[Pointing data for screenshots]
########################################

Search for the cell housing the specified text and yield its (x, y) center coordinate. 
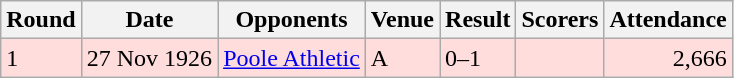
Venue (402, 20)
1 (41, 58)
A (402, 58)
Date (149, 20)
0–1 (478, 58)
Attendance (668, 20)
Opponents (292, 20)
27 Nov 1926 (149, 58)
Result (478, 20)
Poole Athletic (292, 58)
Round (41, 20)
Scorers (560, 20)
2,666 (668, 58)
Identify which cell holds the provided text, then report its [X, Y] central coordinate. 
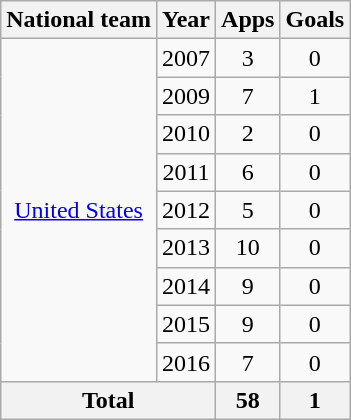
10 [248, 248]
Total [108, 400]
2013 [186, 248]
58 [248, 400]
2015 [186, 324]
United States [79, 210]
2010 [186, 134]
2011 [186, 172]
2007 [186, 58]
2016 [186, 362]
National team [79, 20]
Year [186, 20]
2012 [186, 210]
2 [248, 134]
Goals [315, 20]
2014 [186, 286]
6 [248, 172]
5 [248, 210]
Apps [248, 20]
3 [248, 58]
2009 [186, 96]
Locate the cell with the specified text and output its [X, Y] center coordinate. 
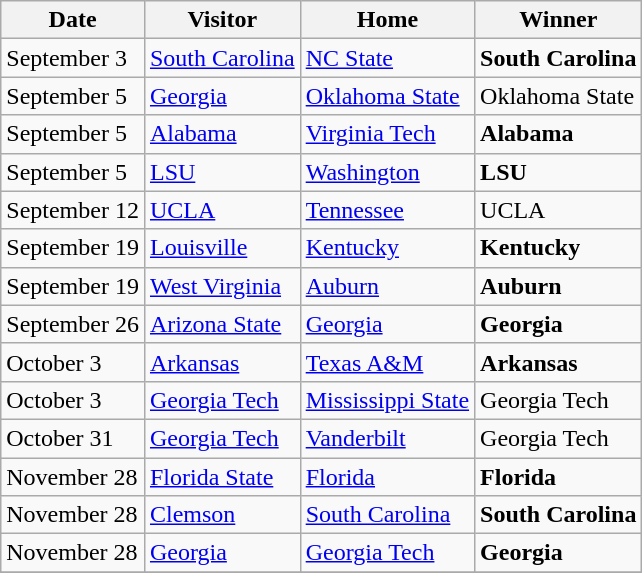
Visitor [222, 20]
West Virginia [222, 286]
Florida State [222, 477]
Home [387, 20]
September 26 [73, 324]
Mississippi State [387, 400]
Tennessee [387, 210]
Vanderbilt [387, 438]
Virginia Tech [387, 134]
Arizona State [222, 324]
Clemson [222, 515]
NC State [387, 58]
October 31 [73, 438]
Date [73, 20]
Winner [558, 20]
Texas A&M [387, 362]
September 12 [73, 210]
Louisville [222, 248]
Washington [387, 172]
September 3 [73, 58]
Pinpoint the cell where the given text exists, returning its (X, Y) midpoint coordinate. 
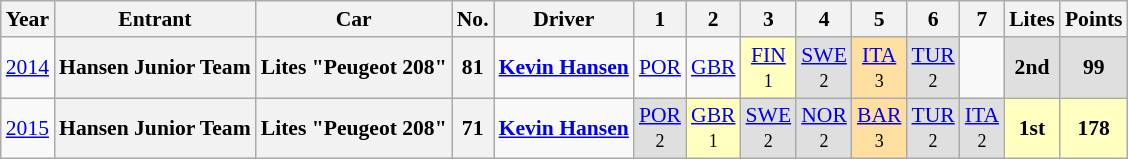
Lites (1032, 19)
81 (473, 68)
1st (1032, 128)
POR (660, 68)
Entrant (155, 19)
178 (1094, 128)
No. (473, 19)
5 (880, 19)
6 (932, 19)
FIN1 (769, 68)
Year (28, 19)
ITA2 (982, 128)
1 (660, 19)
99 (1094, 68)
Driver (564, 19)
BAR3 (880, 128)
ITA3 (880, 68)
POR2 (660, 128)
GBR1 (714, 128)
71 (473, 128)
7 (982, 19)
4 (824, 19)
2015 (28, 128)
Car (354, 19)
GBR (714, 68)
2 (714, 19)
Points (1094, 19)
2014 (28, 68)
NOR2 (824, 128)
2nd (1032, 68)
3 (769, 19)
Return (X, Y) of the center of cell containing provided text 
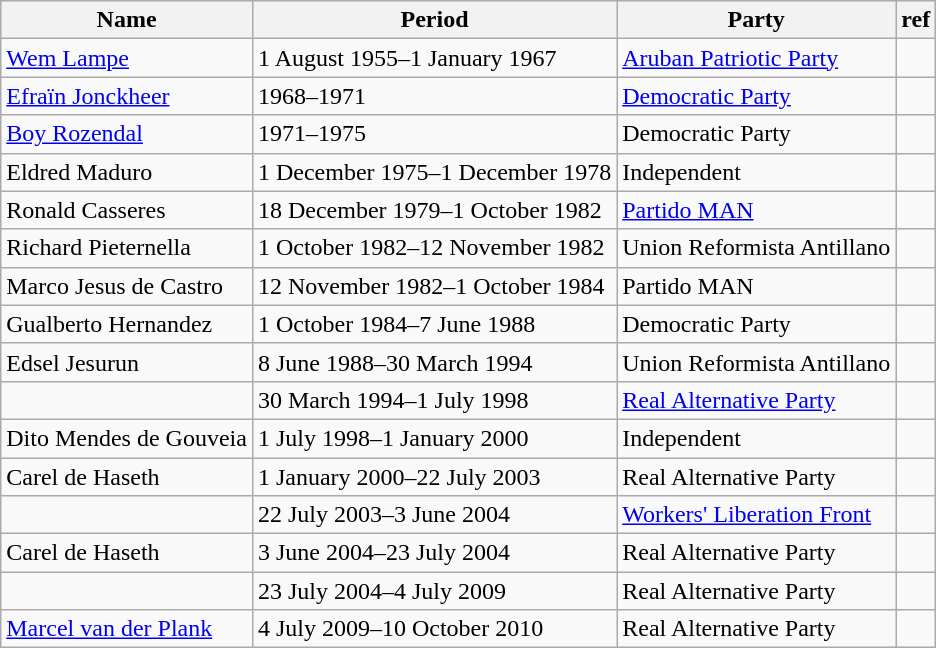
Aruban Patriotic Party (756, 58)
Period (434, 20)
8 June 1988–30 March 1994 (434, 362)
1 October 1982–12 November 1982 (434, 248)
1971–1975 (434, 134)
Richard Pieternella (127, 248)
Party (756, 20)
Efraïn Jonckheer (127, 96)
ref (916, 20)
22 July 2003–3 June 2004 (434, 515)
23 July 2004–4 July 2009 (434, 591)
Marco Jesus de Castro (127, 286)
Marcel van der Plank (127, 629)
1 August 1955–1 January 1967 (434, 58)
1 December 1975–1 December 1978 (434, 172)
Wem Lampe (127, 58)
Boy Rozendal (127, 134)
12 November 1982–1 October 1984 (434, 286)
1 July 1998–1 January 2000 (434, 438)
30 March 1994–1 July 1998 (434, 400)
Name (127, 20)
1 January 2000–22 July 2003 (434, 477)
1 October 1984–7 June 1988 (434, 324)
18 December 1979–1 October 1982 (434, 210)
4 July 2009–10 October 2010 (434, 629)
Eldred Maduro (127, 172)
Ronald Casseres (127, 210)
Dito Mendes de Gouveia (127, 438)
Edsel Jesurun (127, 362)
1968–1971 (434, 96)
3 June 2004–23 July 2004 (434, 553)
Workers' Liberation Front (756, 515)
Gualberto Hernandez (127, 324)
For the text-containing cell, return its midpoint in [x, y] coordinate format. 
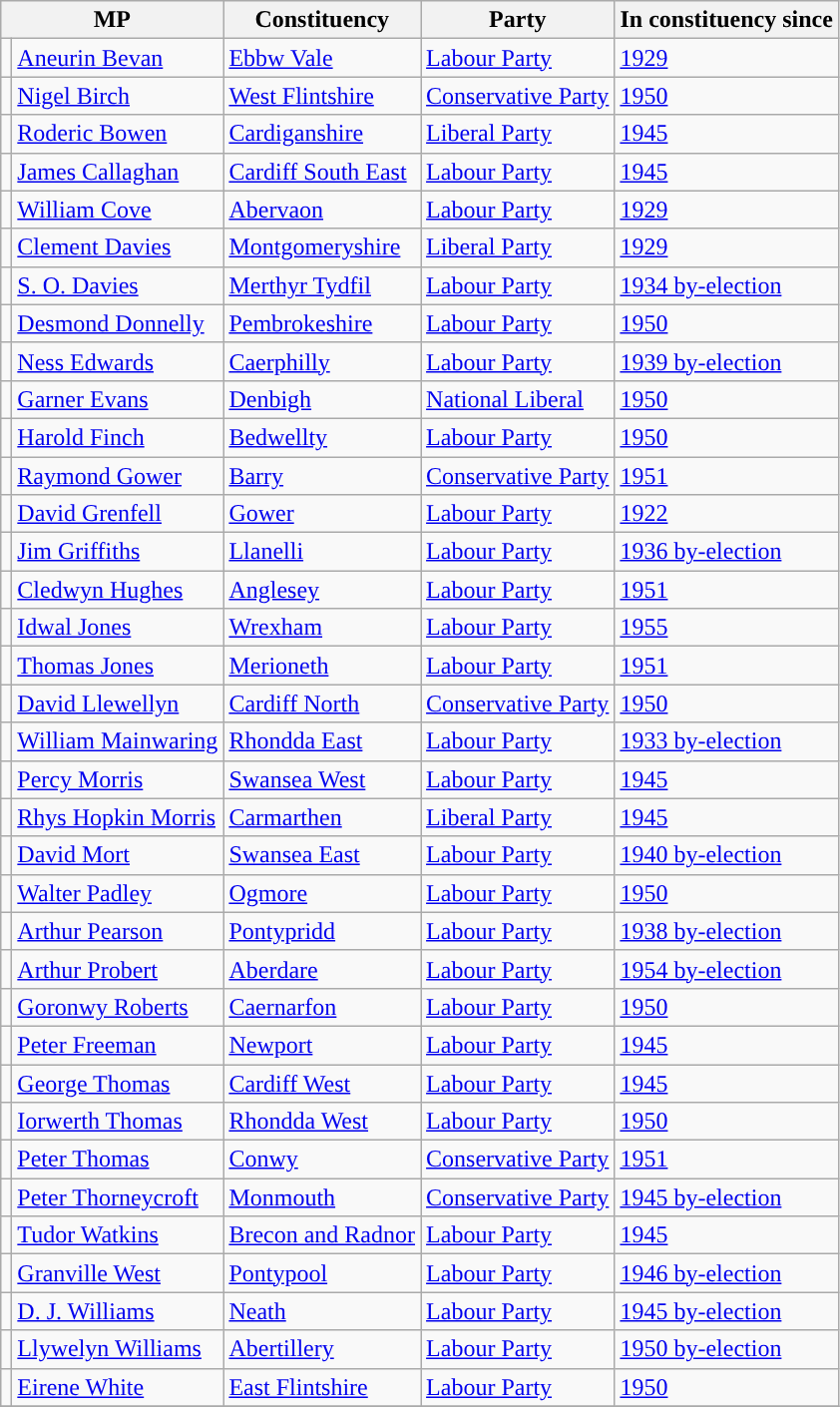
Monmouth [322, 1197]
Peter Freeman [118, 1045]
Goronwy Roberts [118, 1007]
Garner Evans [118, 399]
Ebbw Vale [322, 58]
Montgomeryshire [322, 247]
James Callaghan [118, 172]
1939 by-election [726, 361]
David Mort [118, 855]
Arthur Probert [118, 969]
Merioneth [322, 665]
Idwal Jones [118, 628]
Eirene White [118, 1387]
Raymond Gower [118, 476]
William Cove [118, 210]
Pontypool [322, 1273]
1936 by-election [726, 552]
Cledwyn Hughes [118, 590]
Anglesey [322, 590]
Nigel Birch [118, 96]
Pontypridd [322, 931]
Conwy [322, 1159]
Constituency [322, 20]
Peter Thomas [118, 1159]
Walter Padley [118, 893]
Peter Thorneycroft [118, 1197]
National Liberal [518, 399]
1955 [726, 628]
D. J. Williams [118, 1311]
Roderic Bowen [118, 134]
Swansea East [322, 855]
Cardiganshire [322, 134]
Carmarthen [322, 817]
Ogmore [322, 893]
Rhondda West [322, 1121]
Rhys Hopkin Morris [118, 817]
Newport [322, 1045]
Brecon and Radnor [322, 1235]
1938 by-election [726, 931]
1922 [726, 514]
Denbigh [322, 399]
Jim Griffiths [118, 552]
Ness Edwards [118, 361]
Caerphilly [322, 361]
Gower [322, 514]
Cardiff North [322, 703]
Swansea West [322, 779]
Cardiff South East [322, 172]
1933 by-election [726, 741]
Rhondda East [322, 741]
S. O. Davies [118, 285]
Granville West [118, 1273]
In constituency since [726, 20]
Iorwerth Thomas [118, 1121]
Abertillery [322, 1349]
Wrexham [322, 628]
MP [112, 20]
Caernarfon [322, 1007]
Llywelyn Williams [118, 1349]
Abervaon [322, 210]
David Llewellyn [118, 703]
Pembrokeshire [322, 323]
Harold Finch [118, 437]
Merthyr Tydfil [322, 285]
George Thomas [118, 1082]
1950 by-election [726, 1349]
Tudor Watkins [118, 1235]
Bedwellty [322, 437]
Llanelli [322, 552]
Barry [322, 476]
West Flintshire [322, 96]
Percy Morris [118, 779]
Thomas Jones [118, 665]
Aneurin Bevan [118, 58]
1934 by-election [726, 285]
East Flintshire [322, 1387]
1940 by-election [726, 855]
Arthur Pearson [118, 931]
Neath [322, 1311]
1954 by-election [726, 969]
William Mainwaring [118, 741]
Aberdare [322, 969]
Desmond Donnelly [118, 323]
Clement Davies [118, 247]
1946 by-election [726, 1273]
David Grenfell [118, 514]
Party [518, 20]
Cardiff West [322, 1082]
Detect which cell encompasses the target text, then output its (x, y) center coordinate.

########################################

# TASK TO CARRY OUT
Reproduce all of the records above line for line, leaving out the pictures.

# FINISHED ANSWER
Search for the cell housing the specified text and yield its (x, y) center coordinate. 
Venue (402, 20)
1 (41, 58)
A (402, 58)
Date (149, 20)
0–1 (478, 58)
Attendance (668, 20)
Opponents (292, 20)
27 Nov 1926 (149, 58)
Result (478, 20)
Poole Athletic (292, 58)
Round (41, 20)
Scorers (560, 20)
2,666 (668, 58)
Identify which cell holds the provided text, then report its [X, Y] central coordinate. 
10 [248, 248]
Total [108, 400]
2013 [186, 248]
58 [248, 400]
2015 [186, 324]
United States [79, 210]
2010 [186, 134]
2011 [186, 172]
2007 [186, 58]
2016 [186, 362]
National team [79, 20]
Year [186, 20]
2012 [186, 210]
2 [248, 134]
Goals [315, 20]
2014 [186, 286]
6 [248, 172]
5 [248, 210]
Apps [248, 20]
3 [248, 58]
2009 [186, 96]
Locate the cell with the specified text and output its [X, Y] center coordinate. 
Visitor [222, 20]
West Virginia [222, 286]
Florida State [222, 477]
Home [387, 20]
September 26 [73, 324]
Mississippi State [387, 400]
Tennessee [387, 210]
Vanderbilt [387, 438]
Virginia Tech [387, 134]
Arizona State [222, 324]
Clemson [222, 515]
NC State [387, 58]
October 31 [73, 438]
Date [73, 20]
Winner [558, 20]
Texas A&M [387, 362]
September 12 [73, 210]
Louisville [222, 248]
Washington [387, 172]
September 3 [73, 58]
Pinpoint the cell where the given text exists, returning its (X, Y) midpoint coordinate. 
Lites (1032, 19)
81 (473, 68)
1st (1032, 128)
POR (660, 68)
Entrant (155, 19)
178 (1094, 128)
No. (473, 19)
5 (880, 19)
6 (932, 19)
FIN1 (769, 68)
Year (28, 19)
ITA2 (982, 128)
1 (660, 19)
99 (1094, 68)
Driver (564, 19)
BAR3 (880, 128)
ITA3 (880, 68)
POR2 (660, 128)
GBR1 (714, 128)
71 (473, 128)
7 (982, 19)
4 (824, 19)
2015 (28, 128)
Car (354, 19)
GBR (714, 68)
2 (714, 19)
Points (1094, 19)
2014 (28, 68)
NOR2 (824, 128)
2nd (1032, 68)
3 (769, 19)
Return (X, Y) of the center of cell containing provided text 
Aruban Patriotic Party (756, 58)
Period (434, 20)
8 June 1988–30 March 1994 (434, 362)
1 October 1982–12 November 1982 (434, 248)
1971–1975 (434, 134)
Richard Pieternella (127, 248)
Party (756, 20)
Efraïn Jonckheer (127, 96)
ref (916, 20)
22 July 2003–3 June 2004 (434, 515)
23 July 2004–4 July 2009 (434, 591)
Marco Jesus de Castro (127, 286)
Marcel van der Plank (127, 629)
1 August 1955–1 January 1967 (434, 58)
1 December 1975–1 December 1978 (434, 172)
Wem Lampe (127, 58)
Boy Rozendal (127, 134)
12 November 1982–1 October 1984 (434, 286)
1 July 1998–1 January 2000 (434, 438)
30 March 1994–1 July 1998 (434, 400)
Name (127, 20)
1 January 2000–22 July 2003 (434, 477)
1 October 1984–7 June 1988 (434, 324)
18 December 1979–1 October 1982 (434, 210)
4 July 2009–10 October 2010 (434, 629)
Eldred Maduro (127, 172)
Ronald Casseres (127, 210)
Dito Mendes de Gouveia (127, 438)
Edsel Jesurun (127, 362)
1968–1971 (434, 96)
3 June 2004–23 July 2004 (434, 553)
Workers' Liberation Front (756, 515)
Gualberto Hernandez (127, 324)
For the text-containing cell, return its midpoint in [x, y] coordinate format. 
Monmouth [322, 1197]
Peter Freeman [118, 1045]
Goronwy Roberts [118, 1007]
Garner Evans [118, 399]
Ebbw Vale [322, 58]
Montgomeryshire [322, 247]
James Callaghan [118, 172]
1939 by-election [726, 361]
David Mort [118, 855]
Arthur Probert [118, 969]
Merioneth [322, 665]
Idwal Jones [118, 628]
Eirene White [118, 1387]
Raymond Gower [118, 476]
William Cove [118, 210]
Pontypool [322, 1273]
1936 by-election [726, 552]
Cledwyn Hughes [118, 590]
Anglesey [322, 590]
Nigel Birch [118, 96]
Pontypridd [322, 931]
Conwy [322, 1159]
Constituency [322, 20]
Peter Thomas [118, 1159]
Walter Padley [118, 893]
Peter Thorneycroft [118, 1197]
National Liberal [518, 399]
1955 [726, 628]
D. J. Williams [118, 1311]
Roderic Bowen [118, 134]
Swansea East [322, 855]
Cardiganshire [322, 134]
Carmarthen [322, 817]
Ogmore [322, 893]
Rhondda West [322, 1121]
Rhys Hopkin Morris [118, 817]
Newport [322, 1045]
Brecon and Radnor [322, 1235]
1938 by-election [726, 931]
1922 [726, 514]
Denbigh [322, 399]
Jim Griffiths [118, 552]
Ness Edwards [118, 361]
Caerphilly [322, 361]
Gower [322, 514]
Cardiff North [322, 703]
Swansea West [322, 779]
Cardiff South East [322, 172]
1933 by-election [726, 741]
Rhondda East [322, 741]
S. O. Davies [118, 285]
Granville West [118, 1273]
In constituency since [726, 20]
Iorwerth Thomas [118, 1121]
Abertillery [322, 1349]
Wrexham [322, 628]
MP [112, 20]
Caernarfon [322, 1007]
Llywelyn Williams [118, 1349]
Abervaon [322, 210]
David Llewellyn [118, 703]
Pembrokeshire [322, 323]
Harold Finch [118, 437]
Merthyr Tydfil [322, 285]
George Thomas [118, 1082]
1950 by-election [726, 1349]
Tudor Watkins [118, 1235]
Bedwellty [322, 437]
Llanelli [322, 552]
Barry [322, 476]
West Flintshire [322, 96]
Percy Morris [118, 779]
Thomas Jones [118, 665]
Aneurin Bevan [118, 58]
1934 by-election [726, 285]
East Flintshire [322, 1387]
1940 by-election [726, 855]
Arthur Pearson [118, 931]
Neath [322, 1311]
1954 by-election [726, 969]
William Mainwaring [118, 741]
Aberdare [322, 969]
Desmond Donnelly [118, 323]
Clement Davies [118, 247]
1946 by-election [726, 1273]
David Grenfell [118, 514]
Party [518, 20]
Cardiff West [322, 1082]
Detect which cell encompasses the target text, then output its (x, y) center coordinate.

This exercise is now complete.